Top of PROVIDED DATA
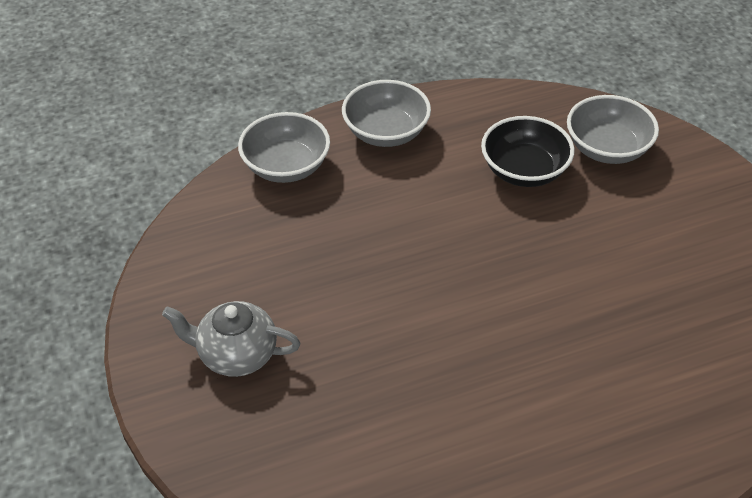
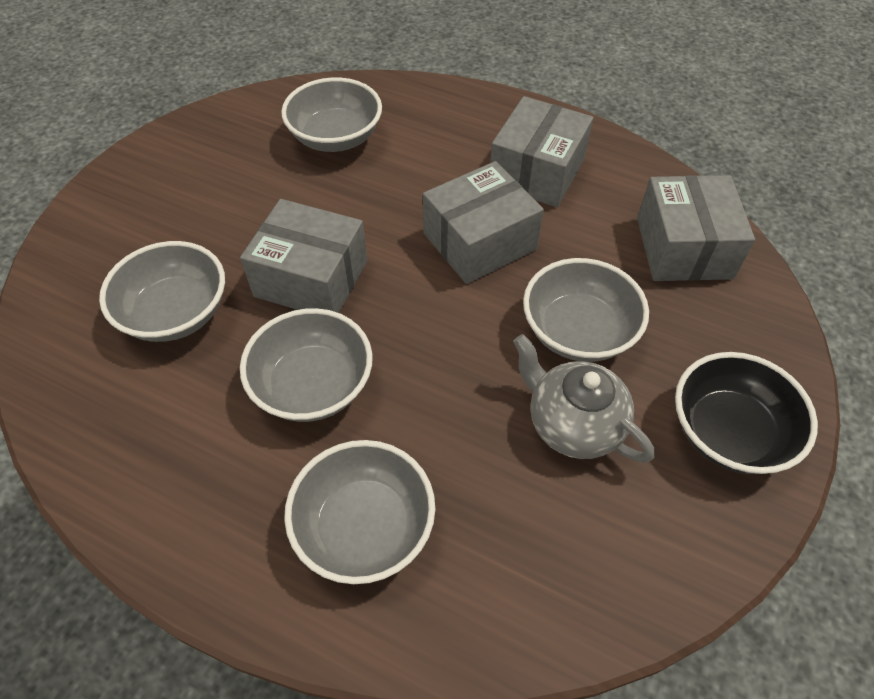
grey bowl: 3 -> 5
grey box: 0 -> 4

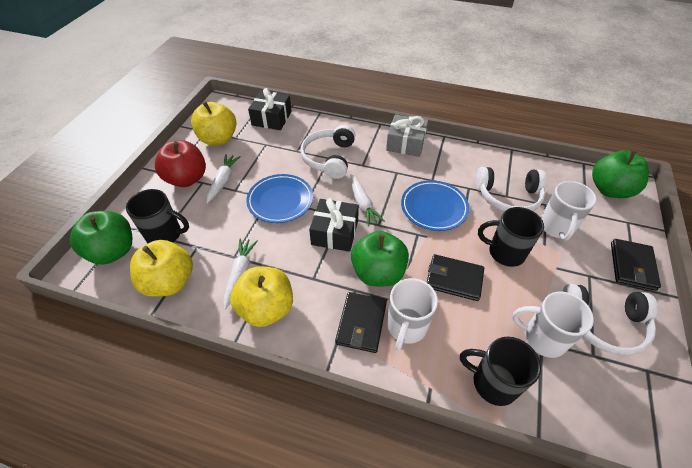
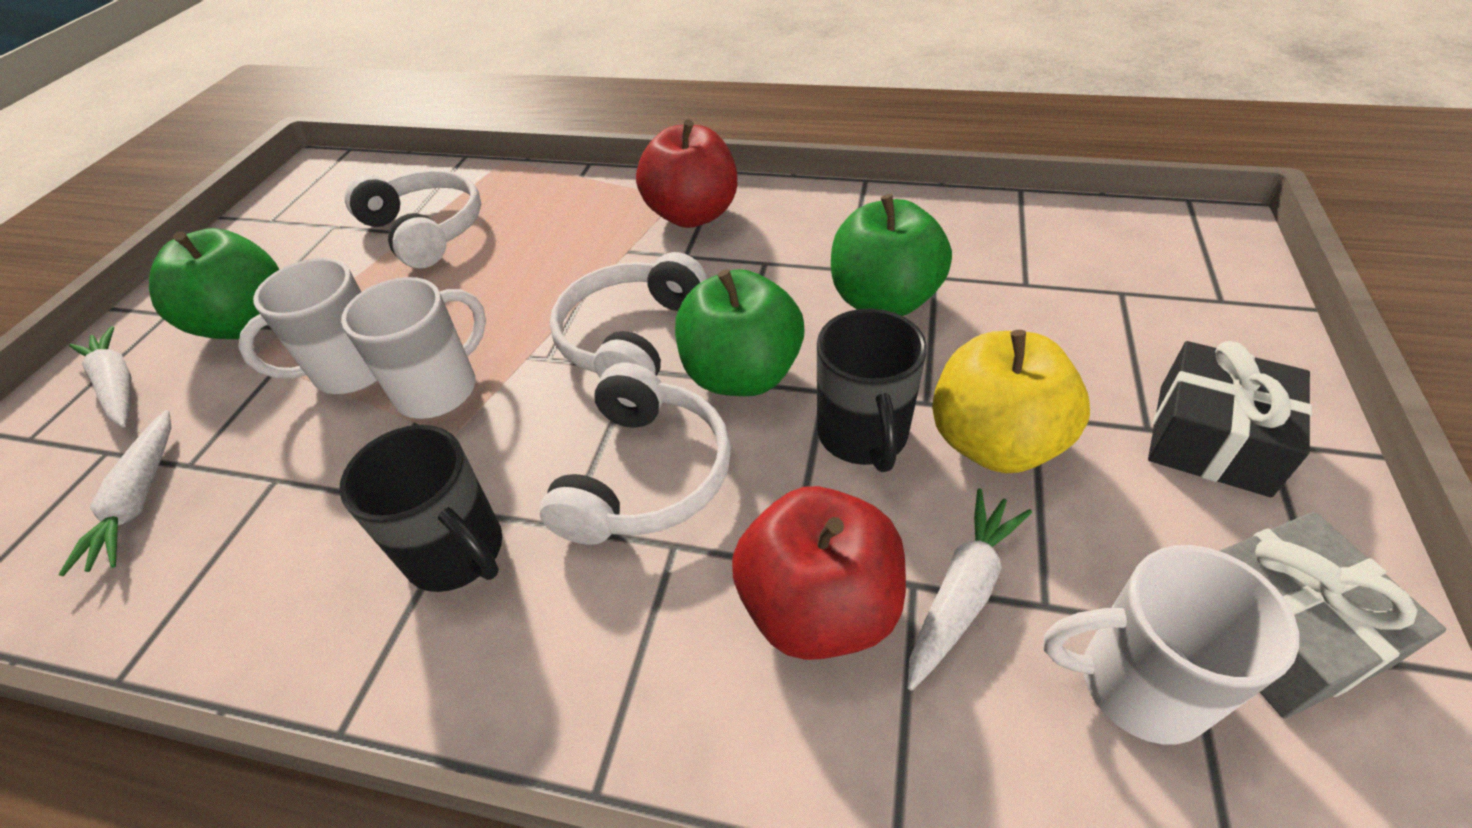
black gift: 2 -> 1
black mug: 3 -> 2
black wallet: 3 -> 0
blue plate: 2 -> 0
red apple: 1 -> 2
yellow apple: 3 -> 1

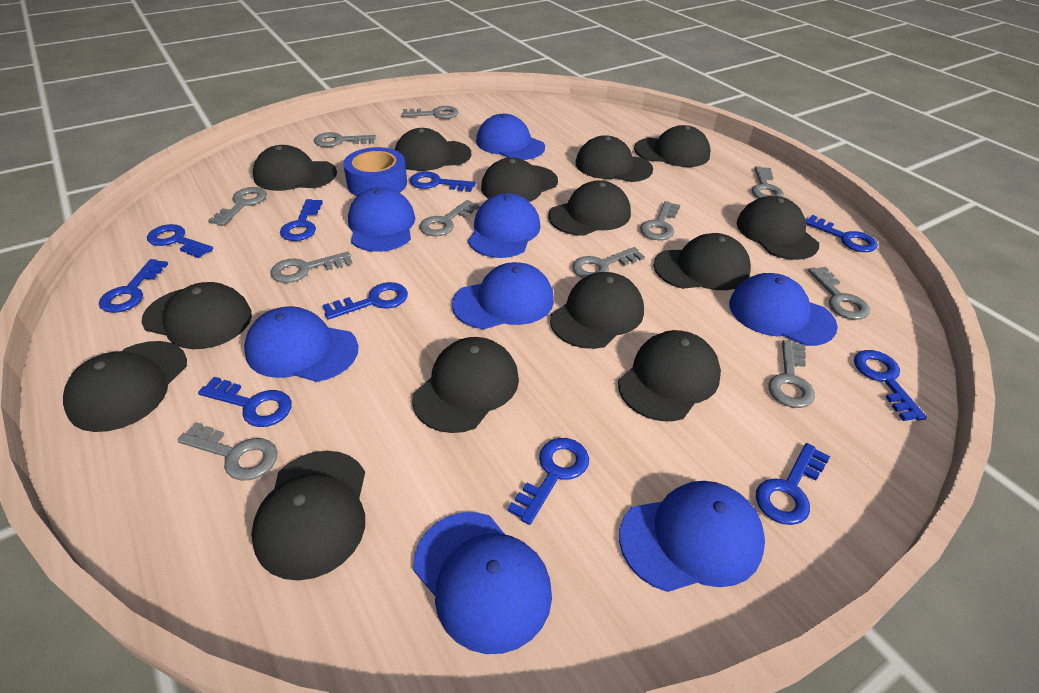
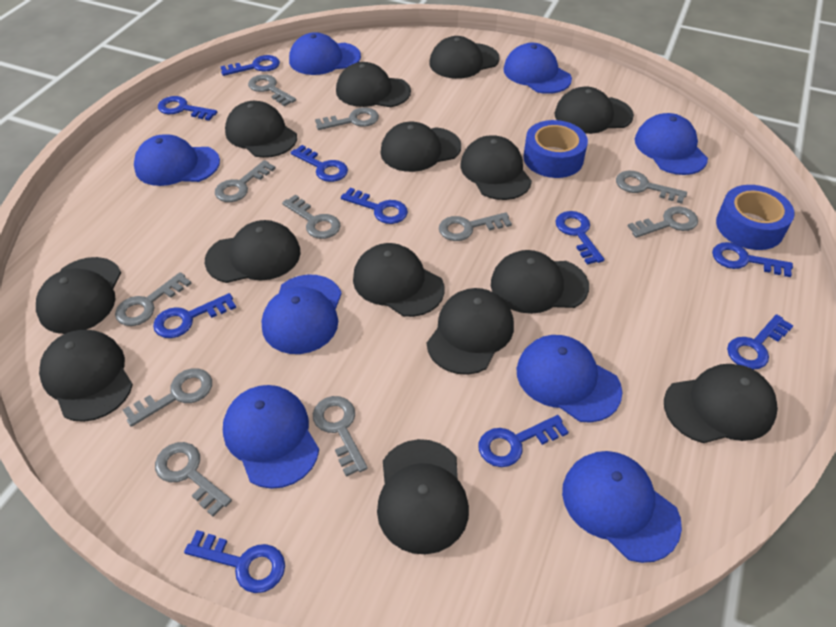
blue tape: 1 -> 2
Bottom of PROVIDED DATA
**ASSIGNMENT**
No pictures go in the copy. Set down all the data exactly.

**WRITTEN REPLY**
grey bowl: 3 -> 5
grey box: 0 -> 4

black gift: 2 -> 1
black mug: 3 -> 2
black wallet: 3 -> 0
blue plate: 2 -> 0
red apple: 1 -> 2
yellow apple: 3 -> 1

blue tape: 1 -> 2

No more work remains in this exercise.